Collected data
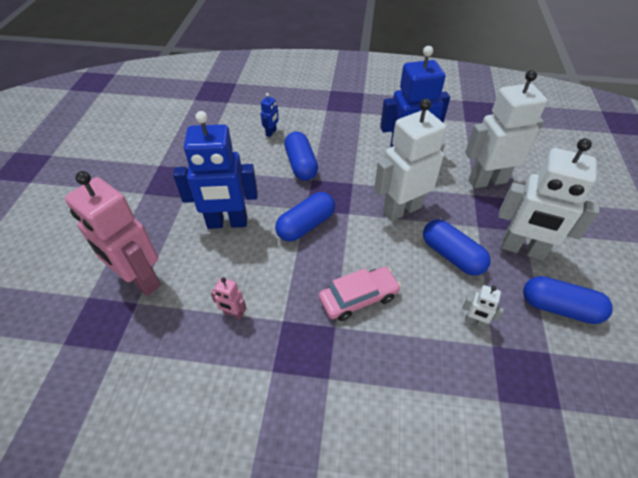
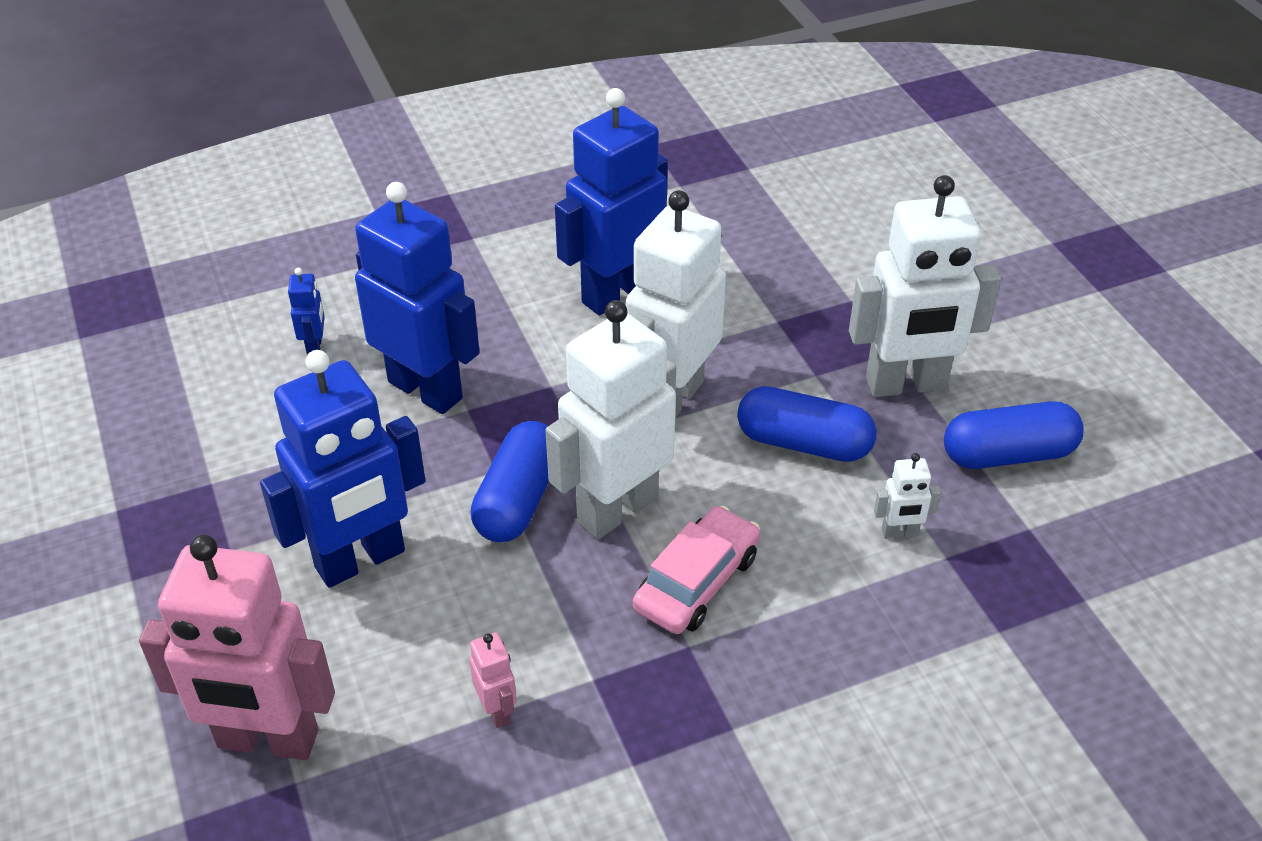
camera: 30 degrees left, 5 degrees down
(233, 314) = (497, 710): pink robot -> pink robot turned 105 degrees counterclockwise
(301, 165) = (426, 389): blue capsule -> blue robot
(487, 180) = (784, 287): white robot -> white robot (617, 509)

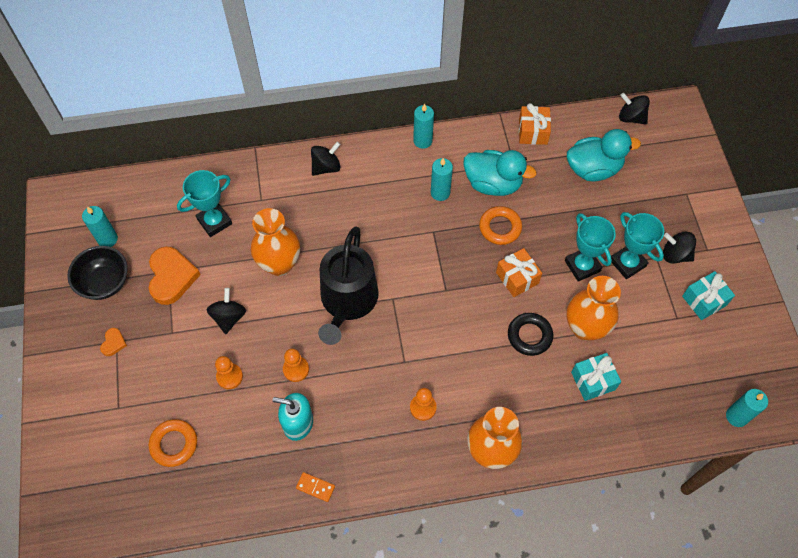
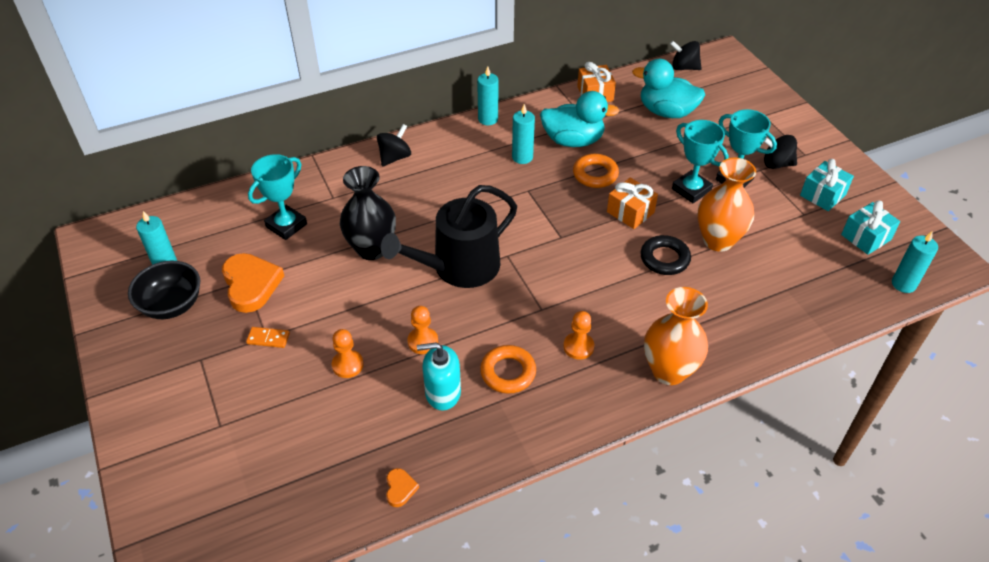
camera: 15 degrees left, 15 degrees down
(113, 343) = (197, 361): orange heart -> orange heart (400, 489)
(174, 444) = (300, 447): orange ring -> orange ring (508, 372)
(229, 317) = (329, 309): black spinning top -> none
(279, 264) = (372, 249): orange vase -> black vase
(315, 487) = (485, 452): orange domino -> orange domino (268, 338)
(347, 301) = (459, 267): black watering can -> black watering can turned 60 degrees clockwise
(593, 169) = (666, 112): turquoise duck -> turquoise duck turned 135 degrees counterclockwise
(593, 381) = (747, 284): turquoise gift -> turquoise gift (866, 237)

#### PROBLEM TO SOLVE:
Please transcribe every record above exactly as written, leaving out the pictures.

#### RESPONSE AREA:
camera: 30 degrees left, 5 degrees down
(233, 314) = (497, 710): pink robot -> pink robot turned 105 degrees counterclockwise
(301, 165) = (426, 389): blue capsule -> blue robot
(487, 180) = (784, 287): white robot -> white robot (617, 509)

camera: 15 degrees left, 15 degrees down
(113, 343) = (197, 361): orange heart -> orange heart (400, 489)
(174, 444) = (300, 447): orange ring -> orange ring (508, 372)
(229, 317) = (329, 309): black spinning top -> none
(279, 264) = (372, 249): orange vase -> black vase
(315, 487) = (485, 452): orange domino -> orange domino (268, 338)
(347, 301) = (459, 267): black watering can -> black watering can turned 60 degrees clockwise
(593, 169) = (666, 112): turquoise duck -> turquoise duck turned 135 degrees counterclockwise
(593, 381) = (747, 284): turquoise gift -> turquoise gift (866, 237)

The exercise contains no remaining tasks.